- _Records for this task_
*****
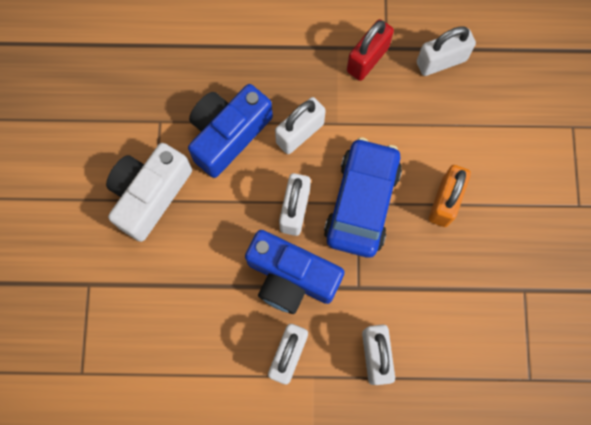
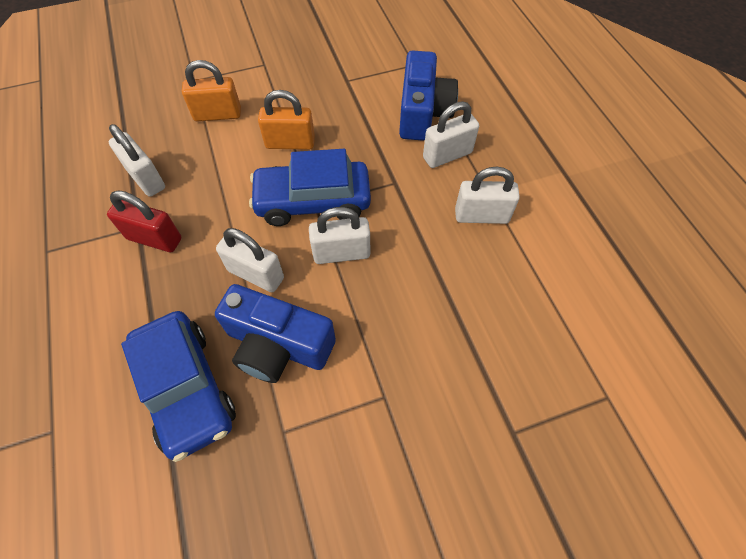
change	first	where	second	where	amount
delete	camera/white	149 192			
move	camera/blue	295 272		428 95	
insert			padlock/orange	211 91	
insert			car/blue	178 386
*****
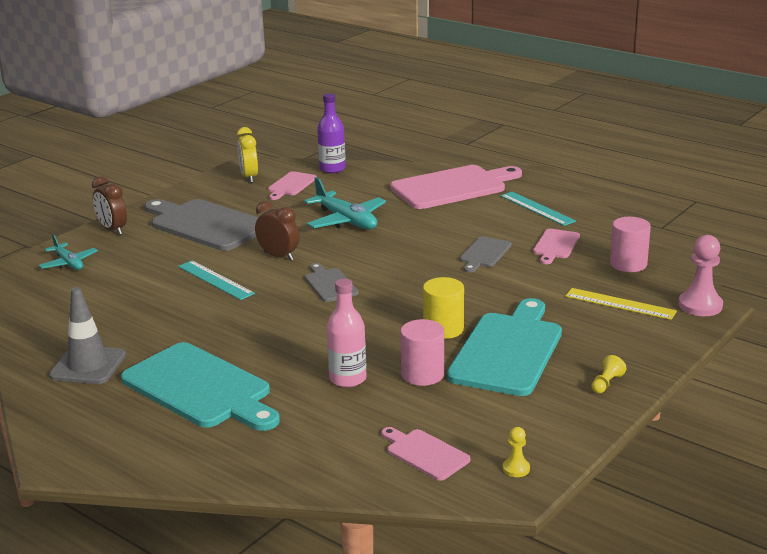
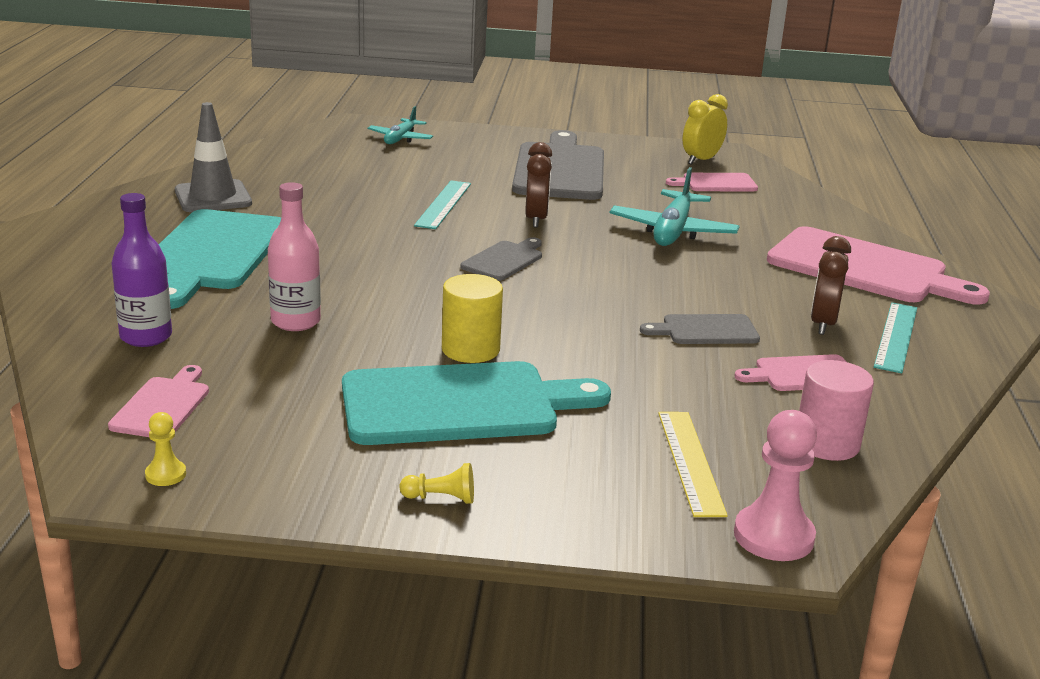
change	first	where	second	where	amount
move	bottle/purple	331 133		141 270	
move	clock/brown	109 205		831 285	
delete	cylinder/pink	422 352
*****
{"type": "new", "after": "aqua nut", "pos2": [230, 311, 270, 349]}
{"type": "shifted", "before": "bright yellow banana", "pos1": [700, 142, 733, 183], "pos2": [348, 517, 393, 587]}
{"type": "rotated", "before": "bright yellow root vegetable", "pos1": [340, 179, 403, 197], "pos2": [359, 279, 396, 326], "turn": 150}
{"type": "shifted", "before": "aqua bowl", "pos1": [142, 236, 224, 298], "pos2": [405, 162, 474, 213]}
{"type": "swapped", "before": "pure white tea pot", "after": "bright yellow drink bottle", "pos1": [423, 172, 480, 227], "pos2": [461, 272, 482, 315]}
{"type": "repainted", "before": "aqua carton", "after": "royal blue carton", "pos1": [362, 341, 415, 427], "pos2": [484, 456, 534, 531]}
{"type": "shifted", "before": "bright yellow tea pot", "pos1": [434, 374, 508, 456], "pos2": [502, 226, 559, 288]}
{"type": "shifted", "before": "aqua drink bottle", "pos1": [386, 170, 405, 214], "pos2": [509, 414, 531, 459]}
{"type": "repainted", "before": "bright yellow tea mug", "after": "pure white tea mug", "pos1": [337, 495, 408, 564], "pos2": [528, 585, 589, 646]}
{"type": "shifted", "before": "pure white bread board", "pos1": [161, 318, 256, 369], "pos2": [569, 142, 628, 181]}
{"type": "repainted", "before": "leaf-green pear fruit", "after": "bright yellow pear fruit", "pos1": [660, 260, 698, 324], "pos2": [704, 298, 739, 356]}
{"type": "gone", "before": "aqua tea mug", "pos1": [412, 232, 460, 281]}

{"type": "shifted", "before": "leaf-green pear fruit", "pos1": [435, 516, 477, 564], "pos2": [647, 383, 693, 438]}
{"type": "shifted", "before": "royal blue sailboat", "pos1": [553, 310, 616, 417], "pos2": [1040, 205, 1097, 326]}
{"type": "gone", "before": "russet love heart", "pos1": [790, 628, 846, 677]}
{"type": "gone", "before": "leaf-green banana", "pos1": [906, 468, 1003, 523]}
*****
- _Task directions_
From the entries above, select each line containing the string "bright".

- _Written solution_
{"type": "shifted", "before": "bright yellow banana", "pos1": [700, 142, 733, 183], "pos2": [348, 517, 393, 587]}
{"type": "rotated", "before": "bright yellow root vegetable", "pos1": [340, 179, 403, 197], "pos2": [359, 279, 396, 326], "turn": 150}
{"type": "swapped", "before": "pure white tea pot", "after": "bright yellow drink bottle", "pos1": [423, 172, 480, 227], "pos2": [461, 272, 482, 315]}
{"type": "shifted", "before": "bright yellow tea pot", "pos1": [434, 374, 508, 456], "pos2": [502, 226, 559, 288]}
{"type": "repainted", "before": "bright yellow tea mug", "after": "pure white tea mug", "pos1": [337, 495, 408, 564], "pos2": [528, 585, 589, 646]}
{"type": "repainted", "before": "leaf-green pear fruit", "after": "bright yellow pear fruit", "pos1": [660, 260, 698, 324], "pos2": [704, 298, 739, 356]}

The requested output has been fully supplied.